Exercise ::
Go through the records below line by line, counting those that contain the word "orange"; answer with the count only.

[Opening Provided records section]

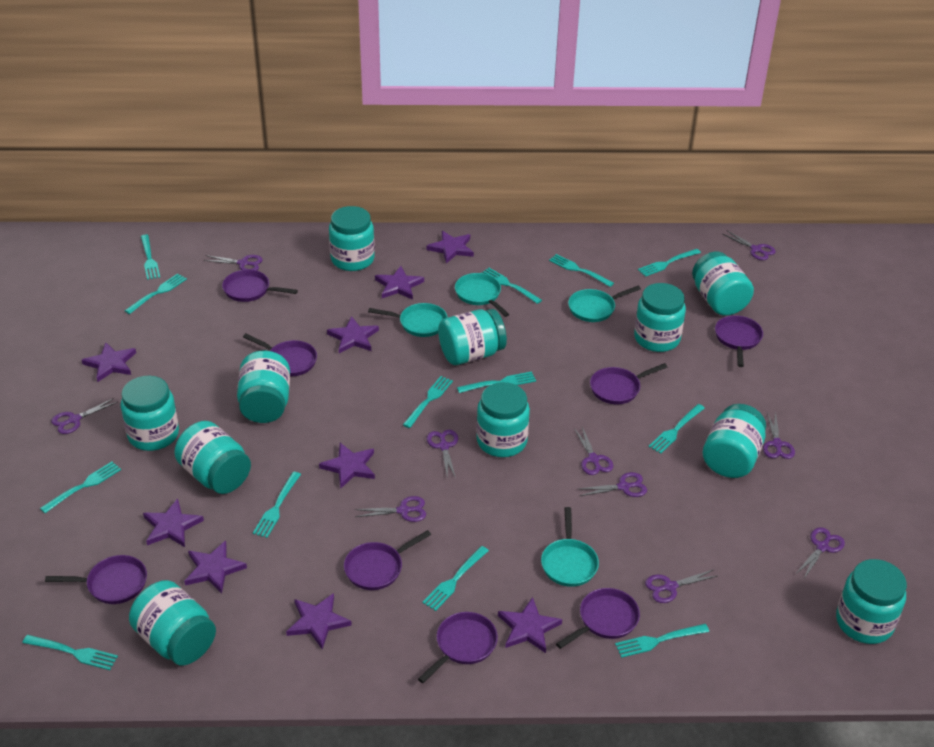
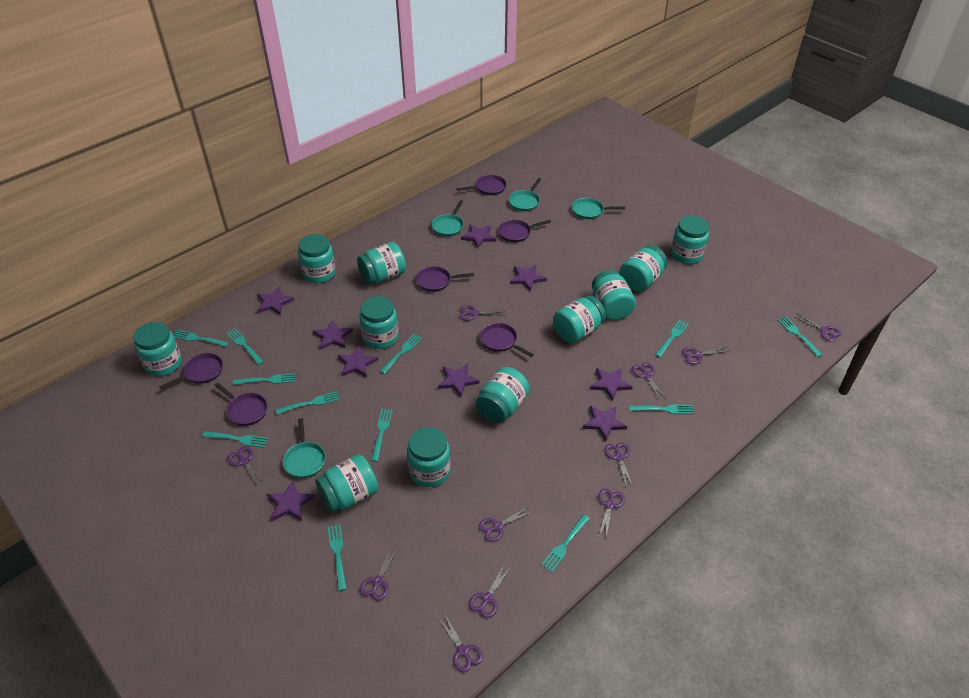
purple pan: 8 -> 6
purple scissors: 10 -> 11
turquoise fork: 13 -> 12

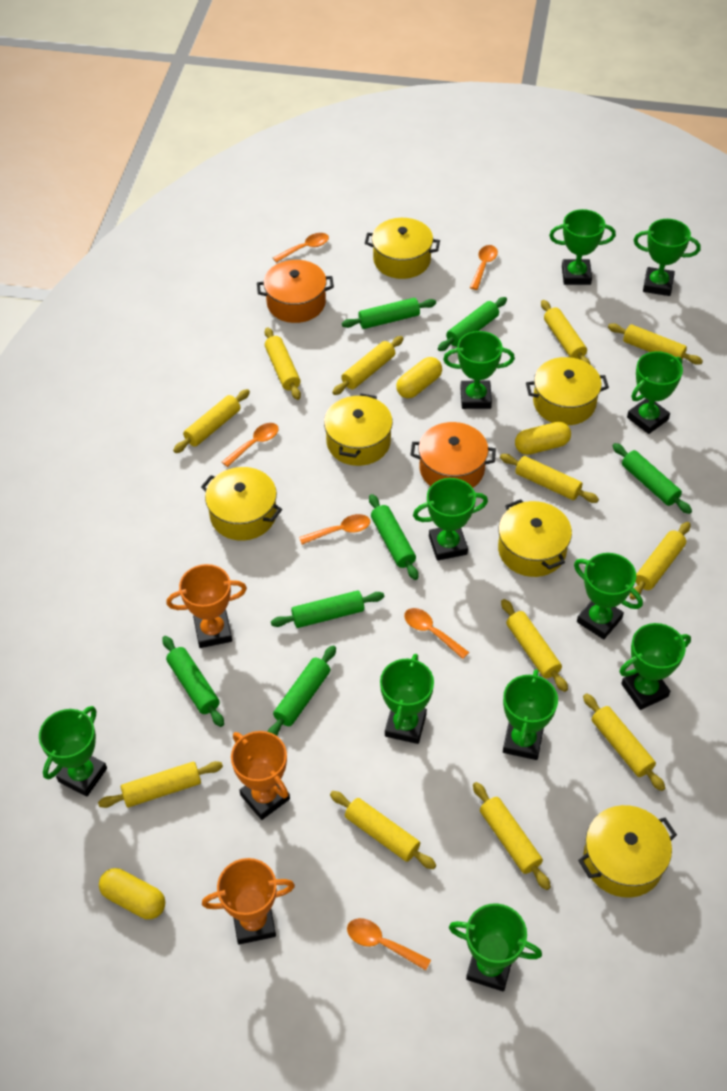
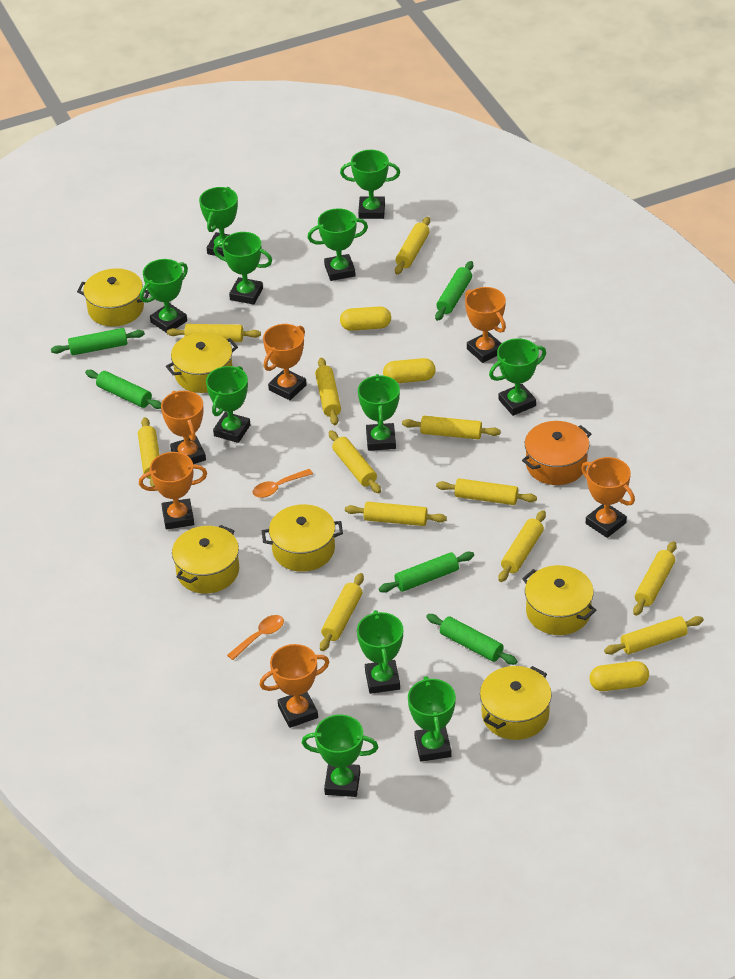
green rolling pin: 7 -> 5
orange pot: 2 -> 1
orange spoon: 6 -> 2
orange trophy: 3 -> 6

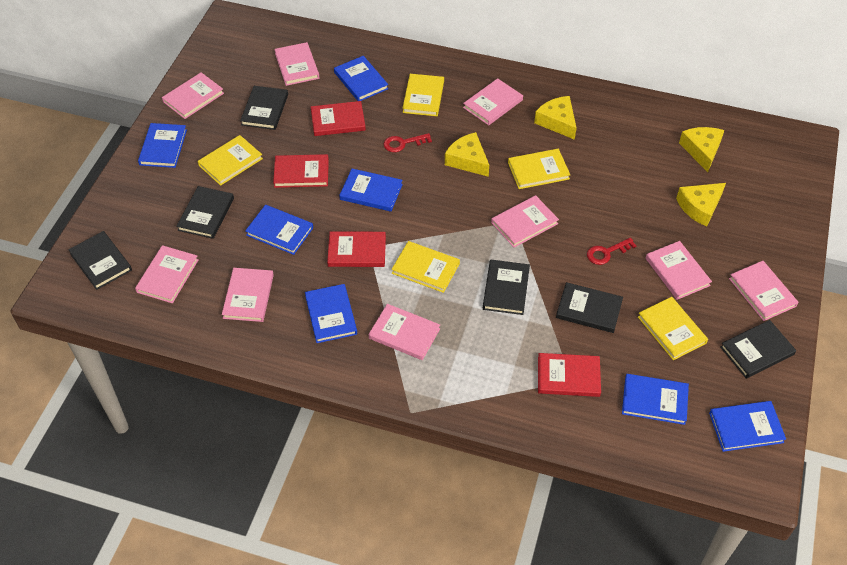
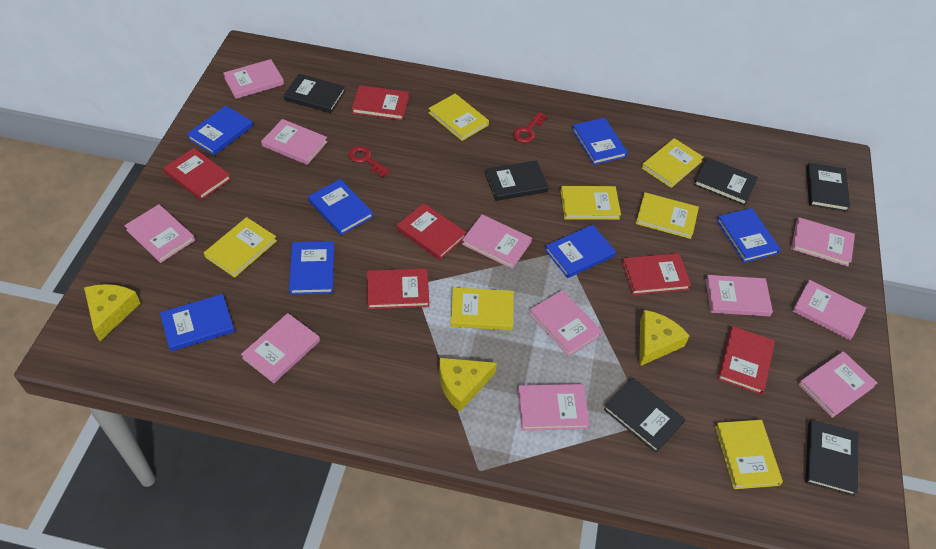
pink book: 9 -> 11
red book: 4 -> 6
yellow book: 5 -> 7
yellow cheese: 4 -> 3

[Closing Provided records section]

Completed task ::
3